• MATERIAL SHOWN:
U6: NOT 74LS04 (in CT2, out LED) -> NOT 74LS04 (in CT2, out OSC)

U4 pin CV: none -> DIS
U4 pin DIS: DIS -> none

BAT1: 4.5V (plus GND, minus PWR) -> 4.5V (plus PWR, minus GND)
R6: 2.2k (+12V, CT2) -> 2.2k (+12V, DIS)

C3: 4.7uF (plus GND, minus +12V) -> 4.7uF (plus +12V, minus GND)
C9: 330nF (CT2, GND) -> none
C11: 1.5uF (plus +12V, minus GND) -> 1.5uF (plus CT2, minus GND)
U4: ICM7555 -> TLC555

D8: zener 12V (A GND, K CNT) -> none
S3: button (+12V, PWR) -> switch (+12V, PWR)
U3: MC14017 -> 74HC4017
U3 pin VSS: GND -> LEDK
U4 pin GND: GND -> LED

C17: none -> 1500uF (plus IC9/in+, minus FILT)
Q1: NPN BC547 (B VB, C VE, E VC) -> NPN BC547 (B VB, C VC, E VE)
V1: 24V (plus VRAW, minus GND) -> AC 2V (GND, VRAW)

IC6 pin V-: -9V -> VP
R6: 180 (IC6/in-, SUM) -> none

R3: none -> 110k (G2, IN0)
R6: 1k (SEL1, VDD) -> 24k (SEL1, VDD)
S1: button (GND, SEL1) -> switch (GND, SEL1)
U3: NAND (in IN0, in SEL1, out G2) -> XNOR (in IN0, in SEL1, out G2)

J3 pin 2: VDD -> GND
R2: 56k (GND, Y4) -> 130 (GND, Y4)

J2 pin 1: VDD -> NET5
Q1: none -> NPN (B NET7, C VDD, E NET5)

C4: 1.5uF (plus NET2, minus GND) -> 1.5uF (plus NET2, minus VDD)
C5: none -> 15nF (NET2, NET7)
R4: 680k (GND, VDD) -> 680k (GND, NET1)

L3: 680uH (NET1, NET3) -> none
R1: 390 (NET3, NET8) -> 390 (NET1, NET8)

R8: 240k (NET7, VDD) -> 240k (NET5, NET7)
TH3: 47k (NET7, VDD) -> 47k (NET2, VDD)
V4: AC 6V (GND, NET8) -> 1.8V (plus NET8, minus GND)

• EXERCISE REQUIREMENTS: Return a faithful copy of all the records above.

• TASK SOLUTION:
U6: NOT 74LS04 (in CT2, out LED) -> NOT 74LS04 (in CT2, out OSC)

U4 pin CV: none -> DIS
U4 pin DIS: DIS -> none

BAT1: 4.5V (plus GND, minus PWR) -> 4.5V (plus PWR, minus GND)
R6: 2.2k (+12V, CT2) -> 2.2k (+12V, DIS)

C3: 4.7uF (plus GND, minus +12V) -> 4.7uF (plus +12V, minus GND)
C9: 330nF (CT2, GND) -> none
C11: 1.5uF (plus +12V, minus GND) -> 1.5uF (plus CT2, minus GND)
U4: ICM7555 -> TLC555

D8: zener 12V (A GND, K CNT) -> none
S3: button (+12V, PWR) -> switch (+12V, PWR)
U3: MC14017 -> 74HC4017
U3 pin VSS: GND -> LEDK
U4 pin GND: GND -> LED

C17: none -> 1500uF (plus IC9/in+, minus FILT)
Q1: NPN BC547 (B VB, C VE, E VC) -> NPN BC547 (B VB, C VC, E VE)
V1: 24V (plus VRAW, minus GND) -> AC 2V (GND, VRAW)

IC6 pin V-: -9V -> VP
R6: 180 (IC6/in-, SUM) -> none

R3: none -> 110k (G2, IN0)
R6: 1k (SEL1, VDD) -> 24k (SEL1, VDD)
S1: button (GND, SEL1) -> switch (GND, SEL1)
U3: NAND (in IN0, in SEL1, out G2) -> XNOR (in IN0, in SEL1, out G2)

J3 pin 2: VDD -> GND
R2: 56k (GND, Y4) -> 130 (GND, Y4)

J2 pin 1: VDD -> NET5
Q1: none -> NPN (B NET7, C VDD, E NET5)

C4: 1.5uF (plus NET2, minus GND) -> 1.5uF (plus NET2, minus VDD)
C5: none -> 15nF (NET2, NET7)
R4: 680k (GND, VDD) -> 680k (GND, NET1)

L3: 680uH (NET1, NET3) -> none
R1: 390 (NET3, NET8) -> 390 (NET1, NET8)

R8: 240k (NET7, VDD) -> 240k (NET5, NET7)
TH3: 47k (NET7, VDD) -> 47k (NET2, VDD)
V4: AC 6V (GND, NET8) -> 1.8V (plus NET8, minus GND)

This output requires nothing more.